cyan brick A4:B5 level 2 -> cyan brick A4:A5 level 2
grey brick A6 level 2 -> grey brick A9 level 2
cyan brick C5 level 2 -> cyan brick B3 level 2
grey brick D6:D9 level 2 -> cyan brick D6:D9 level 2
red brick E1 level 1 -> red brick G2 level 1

━━━━━━━━━━━━━━━━━━━━

ASSIGNMENT »
Please show the lines of the material that contain the string "grey".

OUTPUT OF THE EXERCISE »
grey brick A6 level 2 -> grey brick A9 level 2
grey brick D6:D9 level 2 -> cyan brick D6:D9 level 2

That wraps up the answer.